[EXCERPTED RECORDS — start]

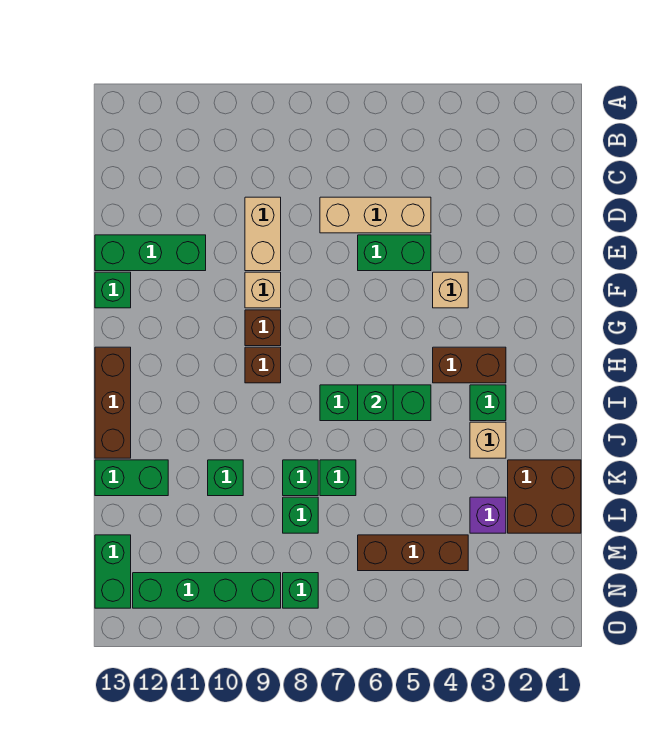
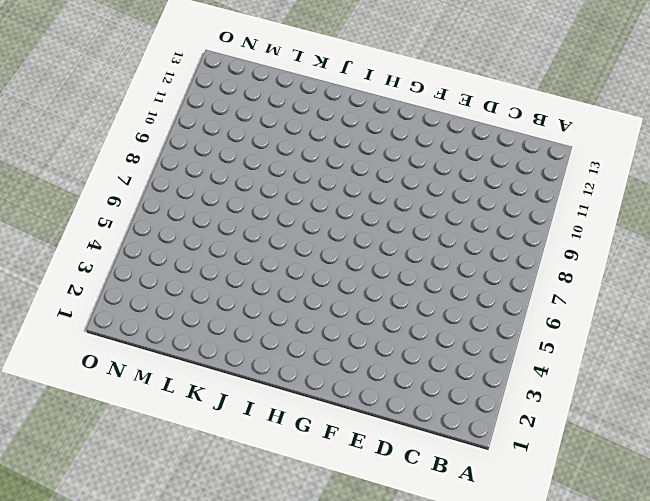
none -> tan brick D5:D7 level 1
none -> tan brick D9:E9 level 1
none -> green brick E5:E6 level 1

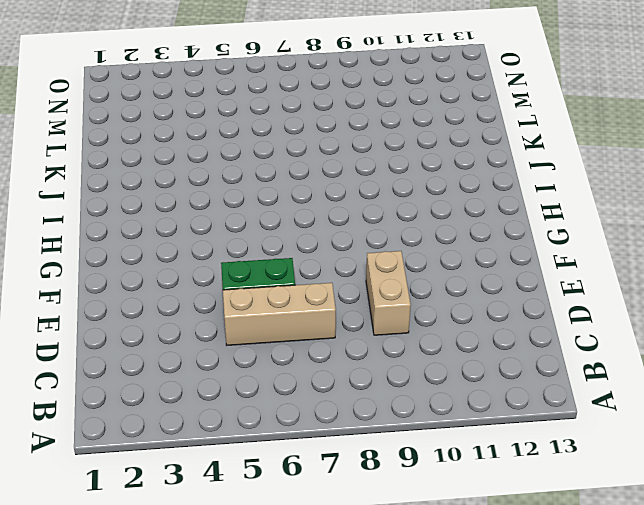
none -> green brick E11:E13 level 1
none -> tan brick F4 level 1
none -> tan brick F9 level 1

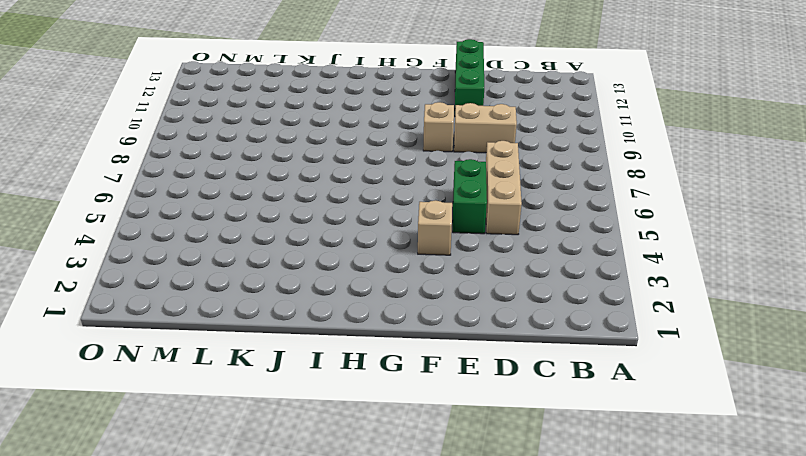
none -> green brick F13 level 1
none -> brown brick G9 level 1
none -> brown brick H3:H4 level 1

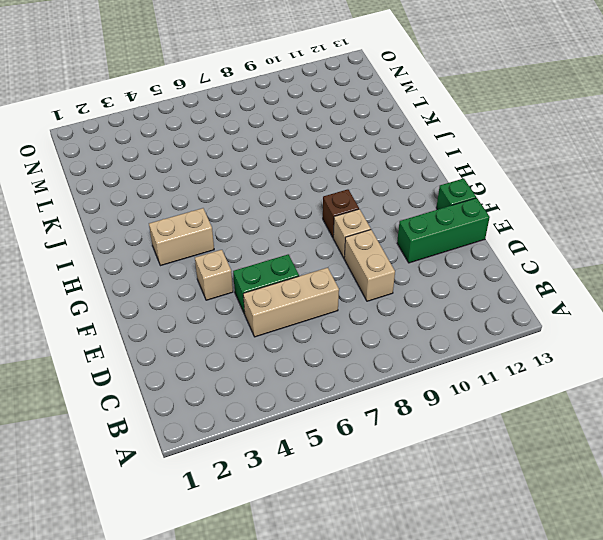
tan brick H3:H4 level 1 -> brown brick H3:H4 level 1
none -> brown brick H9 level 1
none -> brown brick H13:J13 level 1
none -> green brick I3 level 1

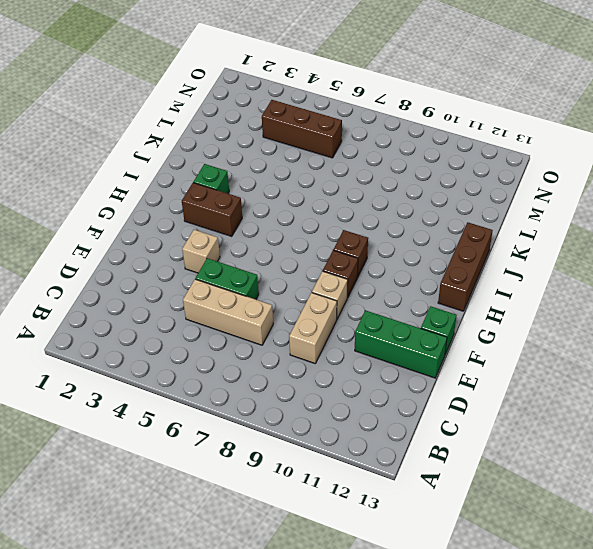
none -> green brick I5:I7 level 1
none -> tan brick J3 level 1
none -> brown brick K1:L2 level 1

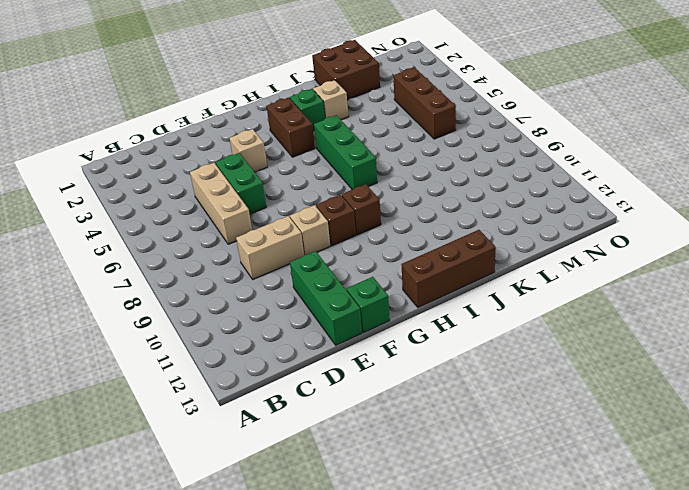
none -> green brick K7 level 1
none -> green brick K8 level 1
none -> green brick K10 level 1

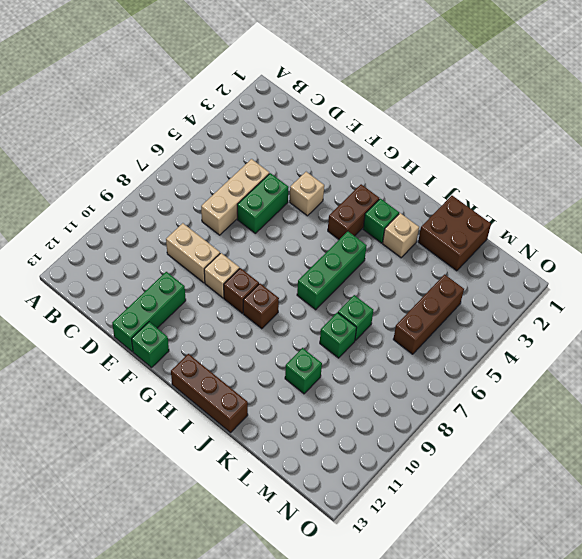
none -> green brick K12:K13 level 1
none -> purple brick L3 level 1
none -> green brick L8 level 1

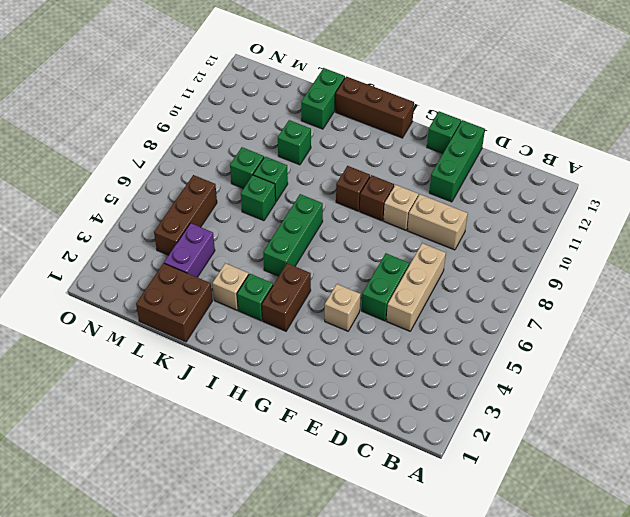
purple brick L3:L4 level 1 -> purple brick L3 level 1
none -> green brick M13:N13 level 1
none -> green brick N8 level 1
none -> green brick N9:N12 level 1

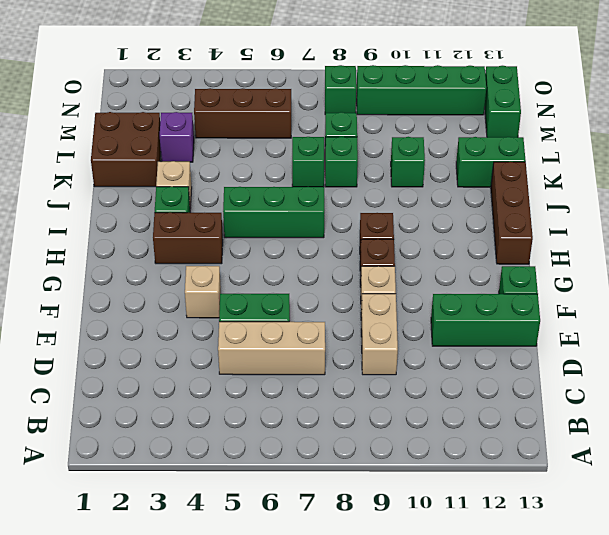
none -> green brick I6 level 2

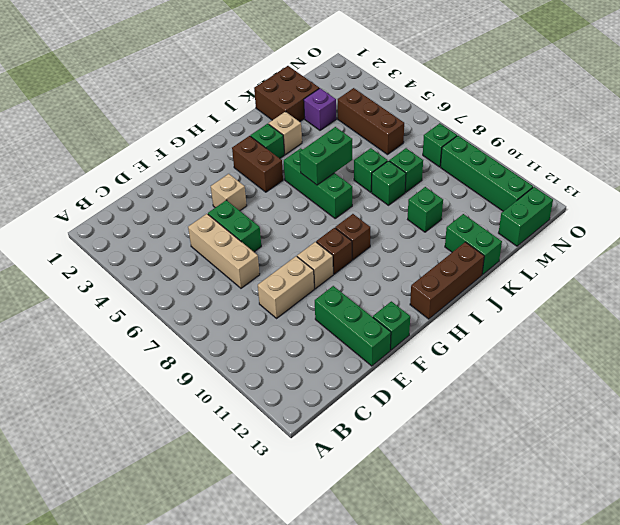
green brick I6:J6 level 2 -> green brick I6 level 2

[EXCERPTED RECORDS — finish]
[EXCERPTED RECORDS — start]

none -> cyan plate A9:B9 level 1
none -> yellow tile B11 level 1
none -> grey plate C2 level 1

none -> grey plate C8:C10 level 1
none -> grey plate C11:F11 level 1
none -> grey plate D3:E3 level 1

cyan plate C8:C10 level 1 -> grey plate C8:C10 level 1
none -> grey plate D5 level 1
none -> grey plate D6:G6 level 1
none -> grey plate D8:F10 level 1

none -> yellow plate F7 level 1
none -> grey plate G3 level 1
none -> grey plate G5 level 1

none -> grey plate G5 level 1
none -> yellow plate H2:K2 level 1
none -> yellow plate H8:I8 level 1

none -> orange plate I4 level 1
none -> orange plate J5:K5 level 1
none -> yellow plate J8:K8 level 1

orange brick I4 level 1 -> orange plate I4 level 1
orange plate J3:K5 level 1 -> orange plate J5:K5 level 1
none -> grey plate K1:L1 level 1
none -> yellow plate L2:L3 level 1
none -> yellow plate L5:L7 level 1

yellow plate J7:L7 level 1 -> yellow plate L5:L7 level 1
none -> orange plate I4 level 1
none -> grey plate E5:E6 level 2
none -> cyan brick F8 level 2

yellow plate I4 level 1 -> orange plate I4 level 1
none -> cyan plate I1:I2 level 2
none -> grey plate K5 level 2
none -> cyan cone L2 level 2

[EXCERPTED RECORDS — finish]

PROMPT —
For the entries above, print exactly the lines between the one with "none -> tan brick F9 level 1" and the one with "none -> green brick I3 level 1", inclusive, with no pictures.

YOUR SOLUTION —
none -> tan brick F9 level 1

none -> green brick F13 level 1
none -> brown brick G9 level 1
none -> brown brick H3:H4 level 1

tan brick H3:H4 level 1 -> brown brick H3:H4 level 1
none -> brown brick H9 level 1
none -> brown brick H13:J13 level 1
none -> green brick I3 level 1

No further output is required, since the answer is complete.